(Exercise inputs)
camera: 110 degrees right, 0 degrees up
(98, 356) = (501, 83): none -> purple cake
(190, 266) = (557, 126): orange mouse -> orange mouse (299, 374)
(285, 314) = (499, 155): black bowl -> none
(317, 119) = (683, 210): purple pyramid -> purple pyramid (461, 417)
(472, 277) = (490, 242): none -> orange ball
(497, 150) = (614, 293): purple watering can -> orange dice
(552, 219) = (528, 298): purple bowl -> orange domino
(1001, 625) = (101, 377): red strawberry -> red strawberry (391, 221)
--
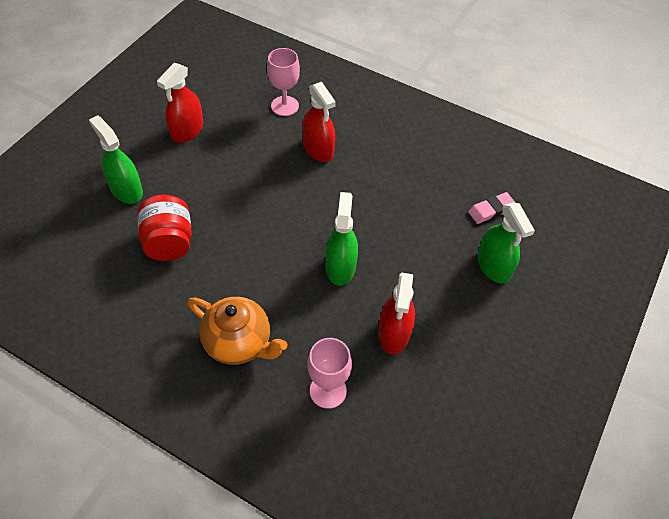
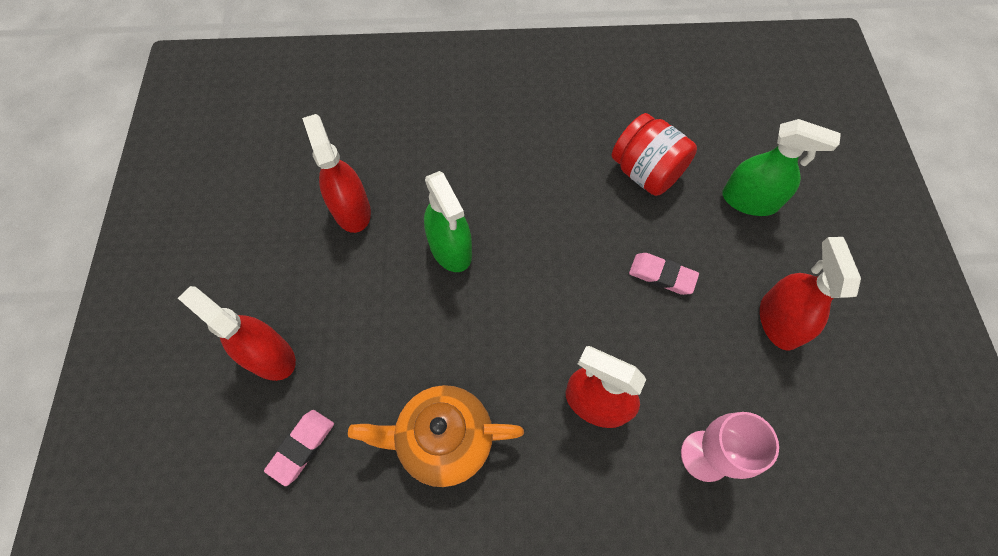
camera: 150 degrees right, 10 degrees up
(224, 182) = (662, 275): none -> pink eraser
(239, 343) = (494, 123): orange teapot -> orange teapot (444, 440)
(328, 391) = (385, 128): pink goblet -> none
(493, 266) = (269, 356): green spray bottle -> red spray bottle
* * *
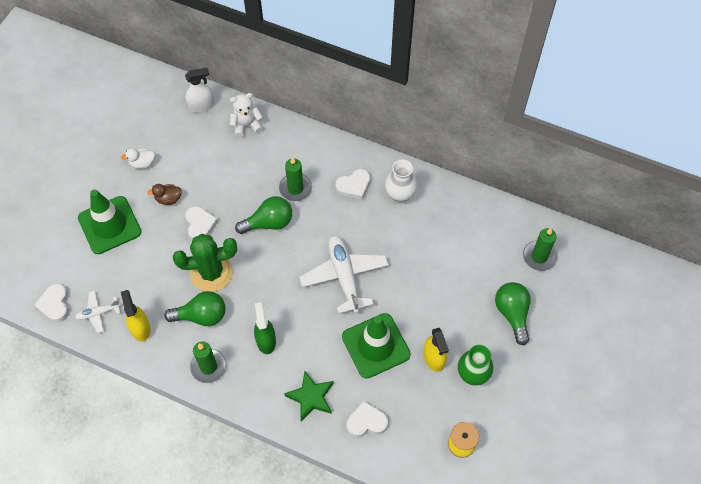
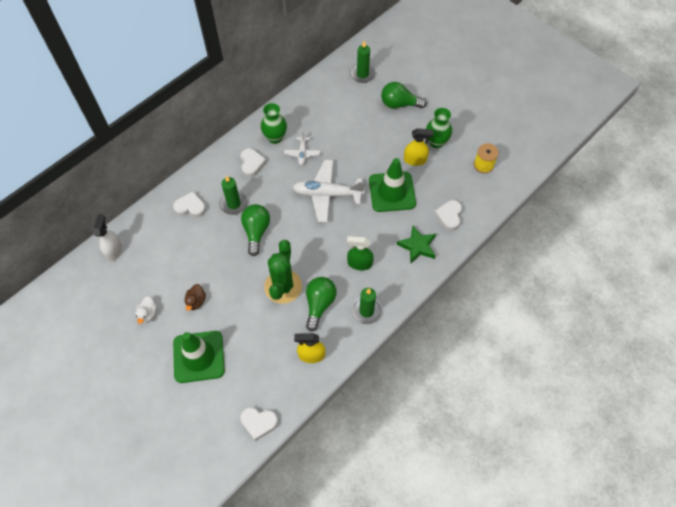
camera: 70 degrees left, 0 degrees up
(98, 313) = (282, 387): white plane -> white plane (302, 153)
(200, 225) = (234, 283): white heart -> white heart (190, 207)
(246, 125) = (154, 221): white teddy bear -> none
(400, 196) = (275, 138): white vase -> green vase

(The task) Set down again, word for word, the stretch of records from the line with "(200, 225) = (234, 283): white" to the line with "(400, 196) = (275, 138): white", both of those lines included.

(Result of the exercise)
(200, 225) = (234, 283): white heart -> white heart (190, 207)
(246, 125) = (154, 221): white teddy bear -> none
(400, 196) = (275, 138): white vase -> green vase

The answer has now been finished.